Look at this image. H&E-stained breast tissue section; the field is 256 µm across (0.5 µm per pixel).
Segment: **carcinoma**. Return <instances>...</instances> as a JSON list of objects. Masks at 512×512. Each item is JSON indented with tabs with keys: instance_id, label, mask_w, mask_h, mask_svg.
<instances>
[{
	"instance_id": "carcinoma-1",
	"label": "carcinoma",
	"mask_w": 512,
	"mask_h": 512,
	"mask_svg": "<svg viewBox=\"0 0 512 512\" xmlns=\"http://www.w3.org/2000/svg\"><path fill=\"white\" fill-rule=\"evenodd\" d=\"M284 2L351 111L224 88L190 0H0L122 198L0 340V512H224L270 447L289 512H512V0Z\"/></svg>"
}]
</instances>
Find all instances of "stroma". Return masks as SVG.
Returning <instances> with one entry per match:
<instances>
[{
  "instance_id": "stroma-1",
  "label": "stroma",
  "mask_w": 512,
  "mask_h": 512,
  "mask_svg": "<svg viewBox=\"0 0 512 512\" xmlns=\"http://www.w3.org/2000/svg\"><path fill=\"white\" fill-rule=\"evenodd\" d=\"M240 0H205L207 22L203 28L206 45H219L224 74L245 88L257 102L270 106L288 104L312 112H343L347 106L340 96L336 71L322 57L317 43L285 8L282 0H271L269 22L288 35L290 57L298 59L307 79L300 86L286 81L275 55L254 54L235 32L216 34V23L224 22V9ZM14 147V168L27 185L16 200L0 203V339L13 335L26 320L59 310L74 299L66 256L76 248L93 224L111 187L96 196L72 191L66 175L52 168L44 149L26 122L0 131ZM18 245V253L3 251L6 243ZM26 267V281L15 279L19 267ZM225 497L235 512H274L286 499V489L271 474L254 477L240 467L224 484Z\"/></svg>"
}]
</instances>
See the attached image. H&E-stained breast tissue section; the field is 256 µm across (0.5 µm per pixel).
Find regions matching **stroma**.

..........

> [What is being asked] Output the data above exactly, please, line for line.

> [Finished exercise]
Look at this image. H&E-stained breast tissue section; the field is 256 µm across (0.5 µm per pixel).
Segment: **carcinoma**. Return <instances>...</instances> as a JSON list of objects. Masks at 512×512. Each item is JSON indented with tabs with keys: instance_id, label, mask_w, mask_h, mask_svg.
<instances>
[{
	"instance_id": "carcinoma-1",
	"label": "carcinoma",
	"mask_w": 512,
	"mask_h": 512,
	"mask_svg": "<svg viewBox=\"0 0 512 512\" xmlns=\"http://www.w3.org/2000/svg\"><path fill=\"white\" fill-rule=\"evenodd\" d=\"M284 2L351 111L224 88L190 0H0L122 198L0 340V512H224L270 447L289 512H512V0Z\"/></svg>"
}]
</instances>
Find all instances of "stroma". Return masks as SVG.
Returning <instances> with one entry per match:
<instances>
[{
  "instance_id": "stroma-1",
  "label": "stroma",
  "mask_w": 512,
  "mask_h": 512,
  "mask_svg": "<svg viewBox=\"0 0 512 512\" xmlns=\"http://www.w3.org/2000/svg\"><path fill=\"white\" fill-rule=\"evenodd\" d=\"M240 0H205L207 22L203 28L206 45H219L224 74L245 88L257 102L270 106L288 104L312 112H343L347 106L340 96L336 71L322 57L317 43L285 8L282 0H271L269 22L288 35L290 57L298 59L307 79L300 86L286 81L275 55L254 54L235 32L216 34V23L224 22V9ZM14 147V168L27 185L16 200L0 203V339L13 335L26 320L59 310L74 299L66 256L76 248L93 224L111 187L96 196L72 191L66 175L52 168L44 149L26 122L0 131ZM18 245V253L3 251L6 243ZM26 267V281L15 279L19 267ZM225 497L235 512H274L286 499V489L271 474L254 477L240 467L224 484Z\"/></svg>"
}]
</instances>
See the attached image. H&E-stained breast tissue section; the field is 256 µm across (0.5 µm per pixel).
Find regions matching **stroma**.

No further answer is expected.